Stored data: Begin

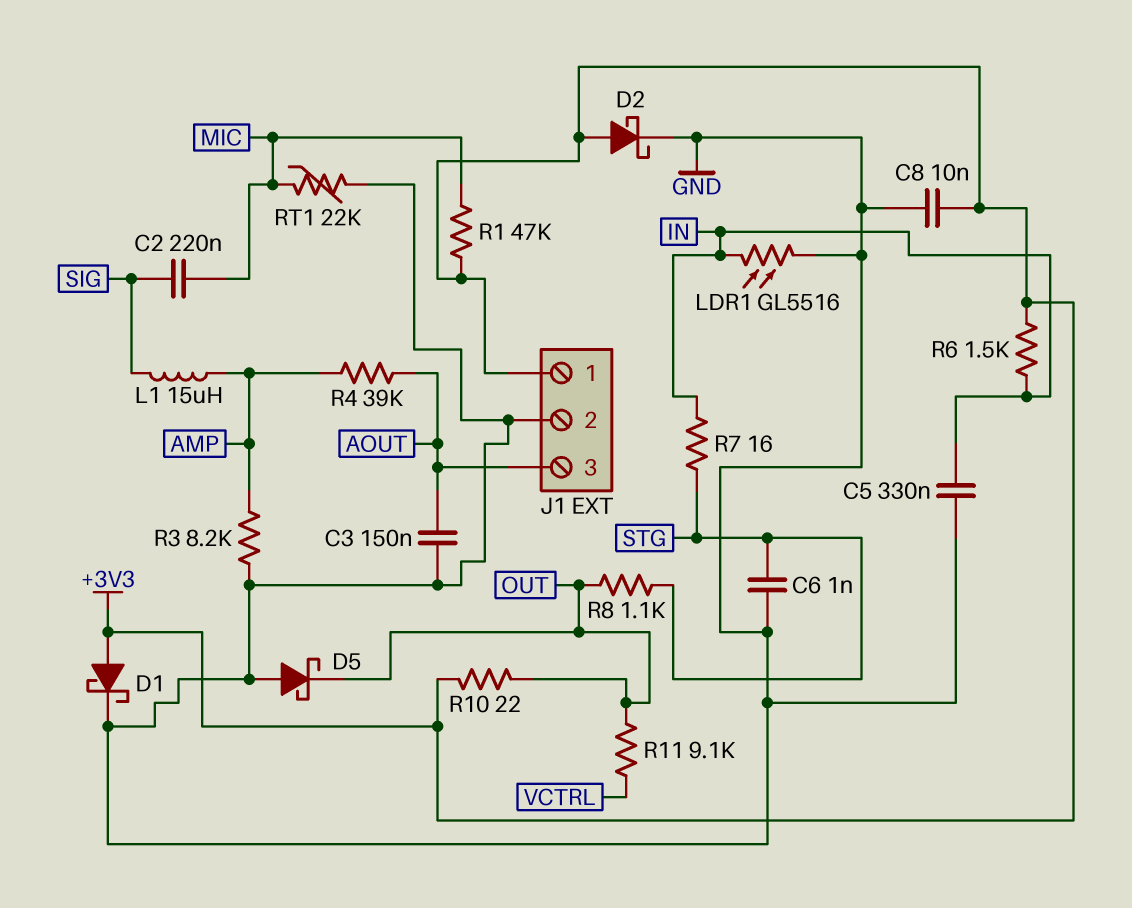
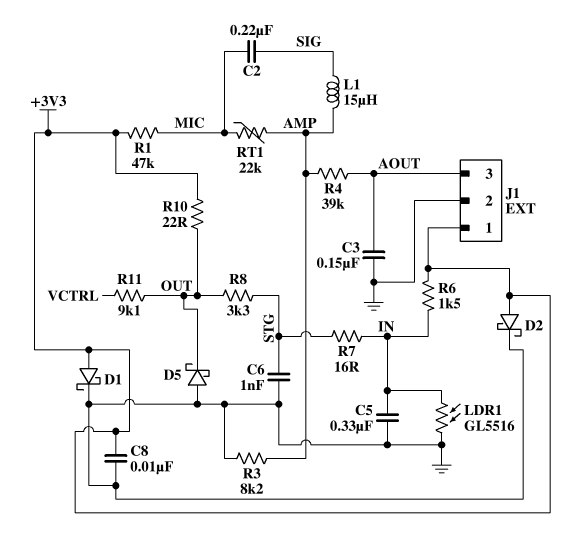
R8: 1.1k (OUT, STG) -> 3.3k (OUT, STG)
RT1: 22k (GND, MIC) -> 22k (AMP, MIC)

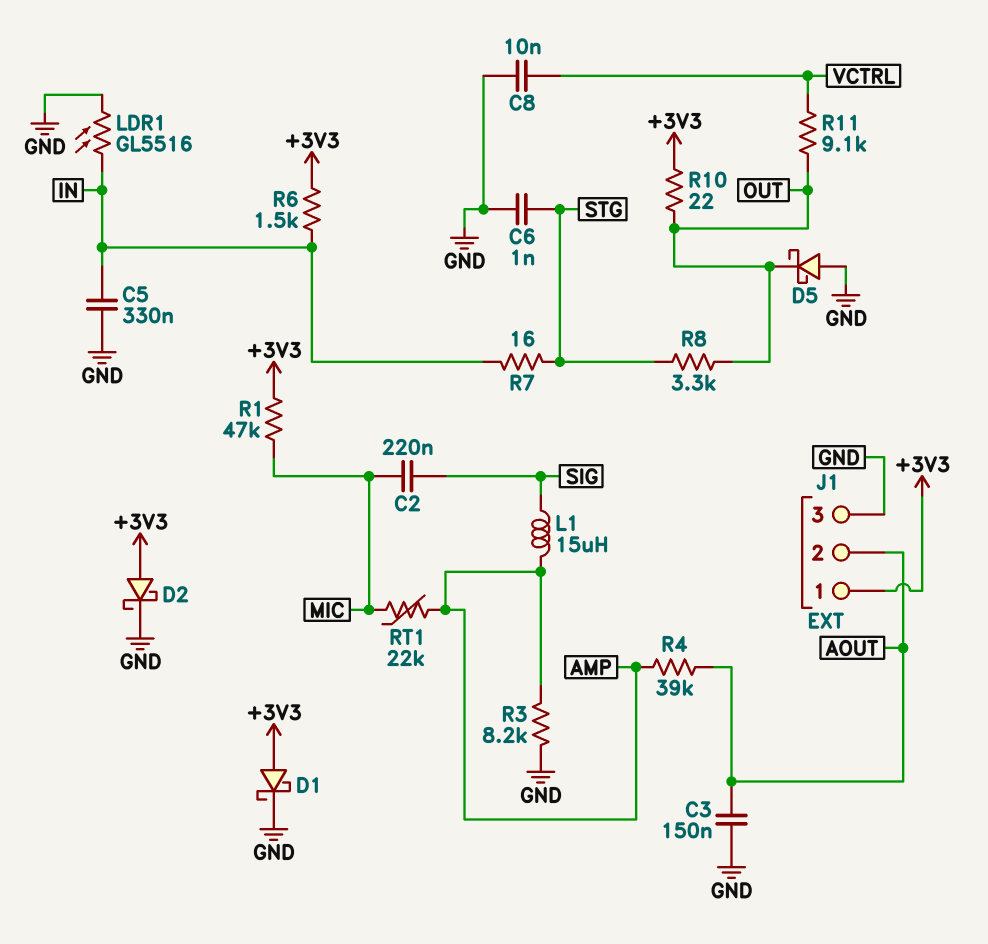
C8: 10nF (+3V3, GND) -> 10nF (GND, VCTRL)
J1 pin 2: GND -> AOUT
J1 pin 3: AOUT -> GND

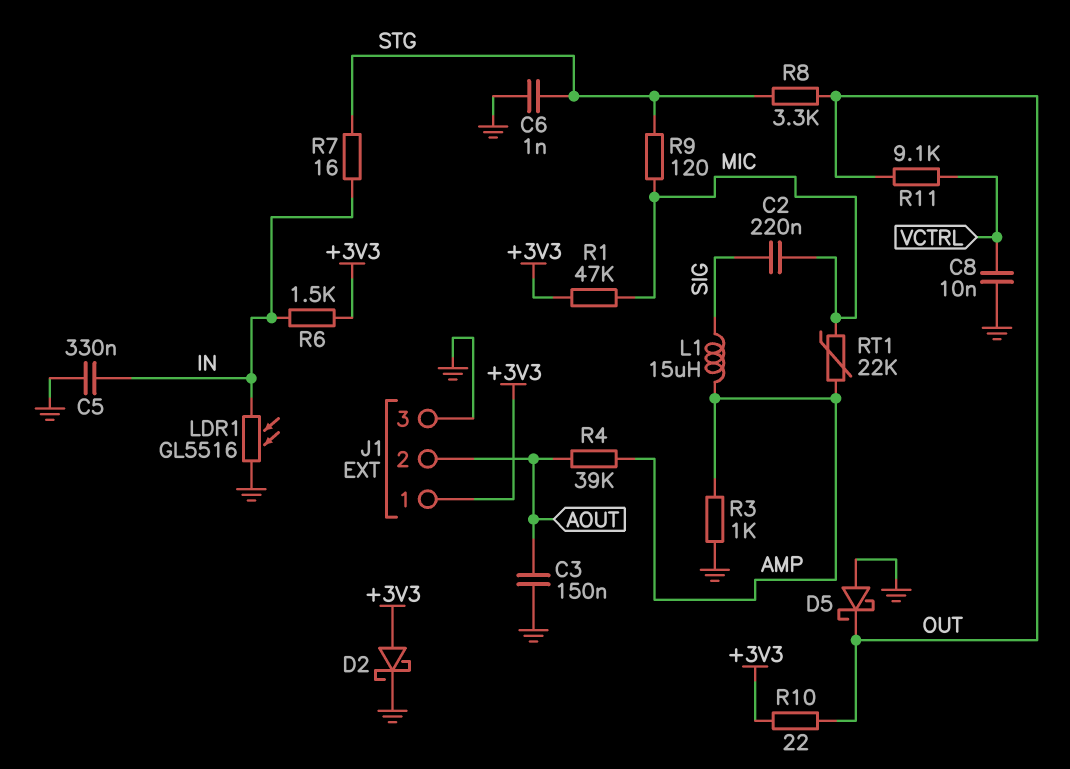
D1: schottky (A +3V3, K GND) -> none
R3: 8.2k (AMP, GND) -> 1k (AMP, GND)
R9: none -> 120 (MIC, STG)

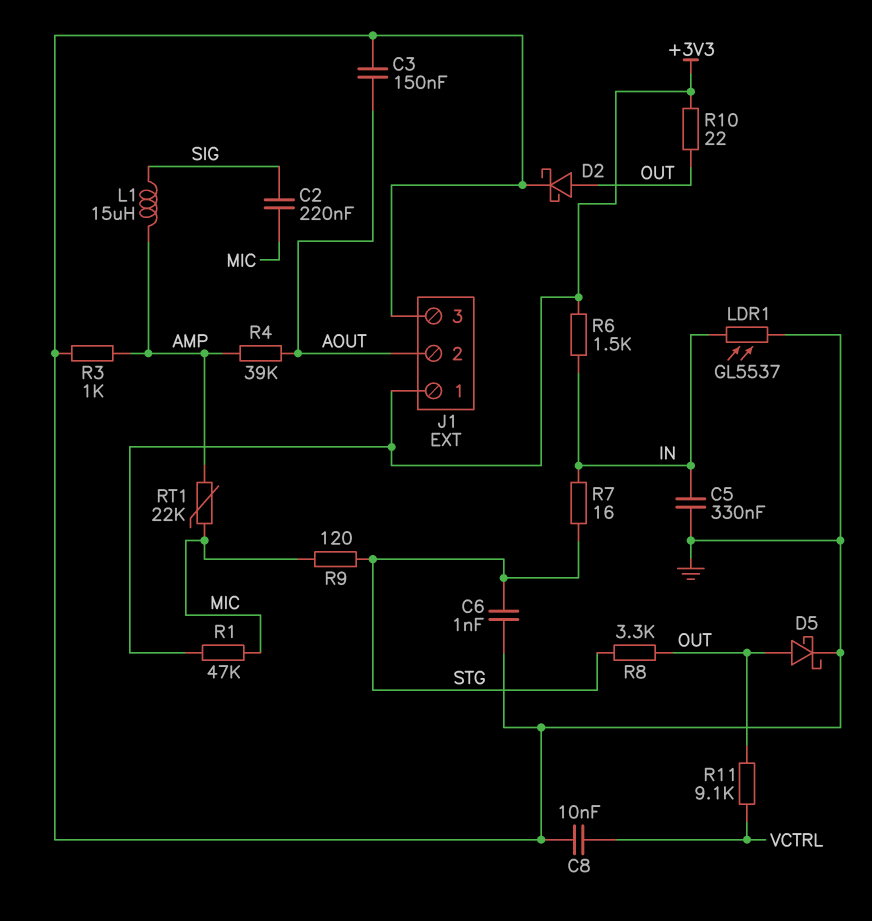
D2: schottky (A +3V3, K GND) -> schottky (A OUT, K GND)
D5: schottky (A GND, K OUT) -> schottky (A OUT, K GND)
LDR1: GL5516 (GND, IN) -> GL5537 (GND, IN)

Stored data: End

• **Action item**
From the line with "J1 pin 3: AOUT -> GND" down to the last line of the records above, restate each line verbatim, passing over any picture.

• **Answer to this problem**
J1 pin 3: AOUT -> GND

D1: schottky (A +3V3, K GND) -> none
R3: 8.2k (AMP, GND) -> 1k (AMP, GND)
R9: none -> 120 (MIC, STG)

D2: schottky (A +3V3, K GND) -> schottky (A OUT, K GND)
D5: schottky (A GND, K OUT) -> schottky (A OUT, K GND)
LDR1: GL5516 (GND, IN) -> GL5537 (GND, IN)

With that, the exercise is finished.